— BEGIN Listed records —

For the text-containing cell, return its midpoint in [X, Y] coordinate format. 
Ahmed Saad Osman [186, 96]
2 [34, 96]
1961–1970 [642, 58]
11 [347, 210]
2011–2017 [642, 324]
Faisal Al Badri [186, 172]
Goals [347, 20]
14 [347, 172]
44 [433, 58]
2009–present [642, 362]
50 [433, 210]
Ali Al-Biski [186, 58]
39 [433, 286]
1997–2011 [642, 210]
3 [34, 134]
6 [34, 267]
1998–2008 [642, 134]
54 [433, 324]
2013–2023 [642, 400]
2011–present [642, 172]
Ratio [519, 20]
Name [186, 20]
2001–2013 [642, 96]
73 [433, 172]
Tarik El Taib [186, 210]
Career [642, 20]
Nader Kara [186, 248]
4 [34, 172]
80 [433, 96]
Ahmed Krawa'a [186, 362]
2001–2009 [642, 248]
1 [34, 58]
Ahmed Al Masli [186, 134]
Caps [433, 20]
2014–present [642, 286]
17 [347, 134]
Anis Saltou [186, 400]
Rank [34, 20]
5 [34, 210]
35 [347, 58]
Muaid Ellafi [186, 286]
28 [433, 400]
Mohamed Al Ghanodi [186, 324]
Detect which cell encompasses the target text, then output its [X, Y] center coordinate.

— END Listed records —

» **Task description**:
Copy these lines out verbatim, keeping every one of the records.

» **Final result**:
For the text-containing cell, return its midpoint in [X, Y] coordinate format. 
Ahmed Saad Osman [186, 96]
2 [34, 96]
1961–1970 [642, 58]
11 [347, 210]
2011–2017 [642, 324]
Faisal Al Badri [186, 172]
Goals [347, 20]
14 [347, 172]
44 [433, 58]
2009–present [642, 362]
50 [433, 210]
Ali Al-Biski [186, 58]
39 [433, 286]
1997–2011 [642, 210]
3 [34, 134]
6 [34, 267]
1998–2008 [642, 134]
54 [433, 324]
2013–2023 [642, 400]
2011–present [642, 172]
Ratio [519, 20]
Name [186, 20]
2001–2013 [642, 96]
73 [433, 172]
Tarik El Taib [186, 210]
Career [642, 20]
Nader Kara [186, 248]
4 [34, 172]
80 [433, 96]
Ahmed Krawa'a [186, 362]
2001–2009 [642, 248]
1 [34, 58]
Ahmed Al Masli [186, 134]
Caps [433, 20]
2014–present [642, 286]
17 [347, 134]
Anis Saltou [186, 400]
Rank [34, 20]
5 [34, 210]
35 [347, 58]
Muaid Ellafi [186, 286]
28 [433, 400]
Mohamed Al Ghanodi [186, 324]
Detect which cell encompasses the target text, then output its [X, Y] center coordinate.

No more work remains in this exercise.